> **Task directions**: Wherever the line with "brown pear [539,314,619,426]" sits in the listing below, transcribe from it up to and including the line with "none -> orange tape [636,219,692,270]", exactly, and leave the remaining lines out.

> **Records for this task**:
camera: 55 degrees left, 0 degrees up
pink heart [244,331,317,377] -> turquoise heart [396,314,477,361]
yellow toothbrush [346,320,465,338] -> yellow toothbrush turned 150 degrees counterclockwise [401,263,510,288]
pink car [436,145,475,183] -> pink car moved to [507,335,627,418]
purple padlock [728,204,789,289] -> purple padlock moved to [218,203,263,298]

---

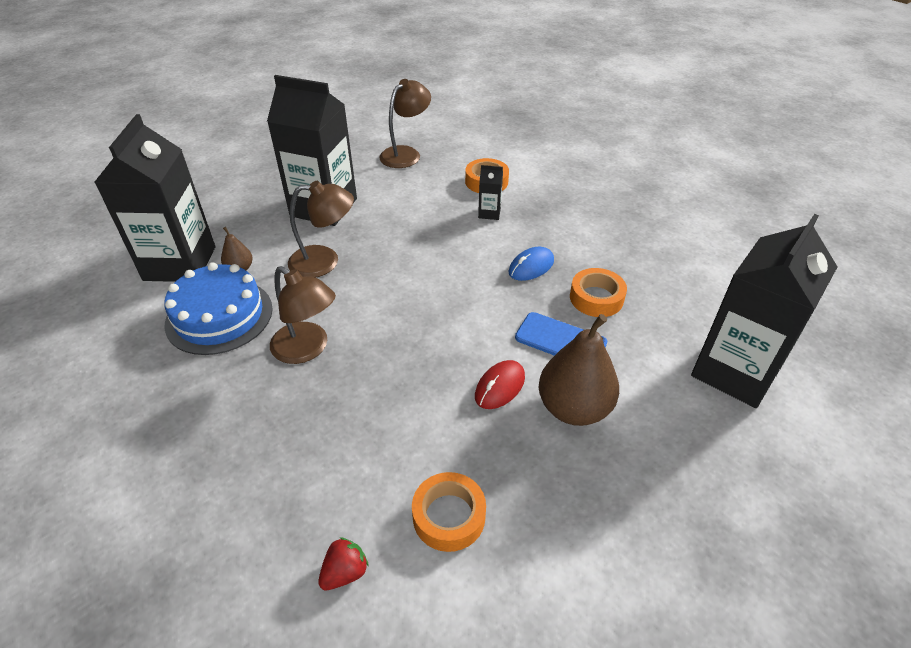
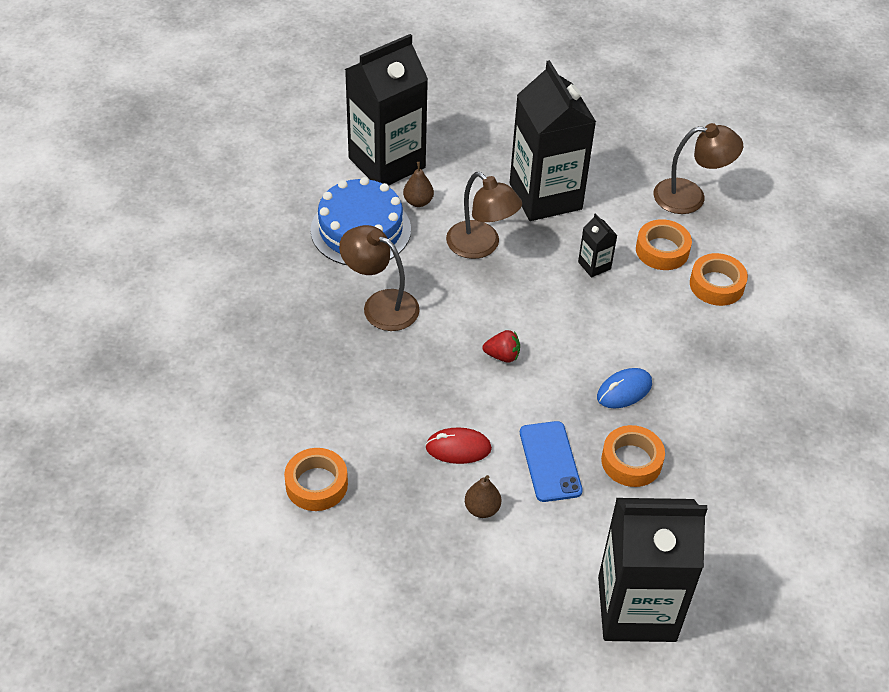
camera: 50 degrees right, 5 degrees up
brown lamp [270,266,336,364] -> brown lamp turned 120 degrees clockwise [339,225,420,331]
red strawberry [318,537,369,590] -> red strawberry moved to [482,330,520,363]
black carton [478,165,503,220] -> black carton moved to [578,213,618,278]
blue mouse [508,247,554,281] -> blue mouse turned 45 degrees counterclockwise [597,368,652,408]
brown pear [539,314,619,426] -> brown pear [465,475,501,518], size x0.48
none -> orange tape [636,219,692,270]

==

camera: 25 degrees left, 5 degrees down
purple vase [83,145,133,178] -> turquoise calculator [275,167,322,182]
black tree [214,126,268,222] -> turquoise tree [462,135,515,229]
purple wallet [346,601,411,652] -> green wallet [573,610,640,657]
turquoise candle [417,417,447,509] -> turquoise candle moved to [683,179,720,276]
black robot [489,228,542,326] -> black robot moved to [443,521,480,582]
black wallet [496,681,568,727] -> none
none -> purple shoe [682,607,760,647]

> **Finished task**:
brown pear [539,314,619,426] -> brown pear [465,475,501,518], size x0.48
none -> orange tape [636,219,692,270]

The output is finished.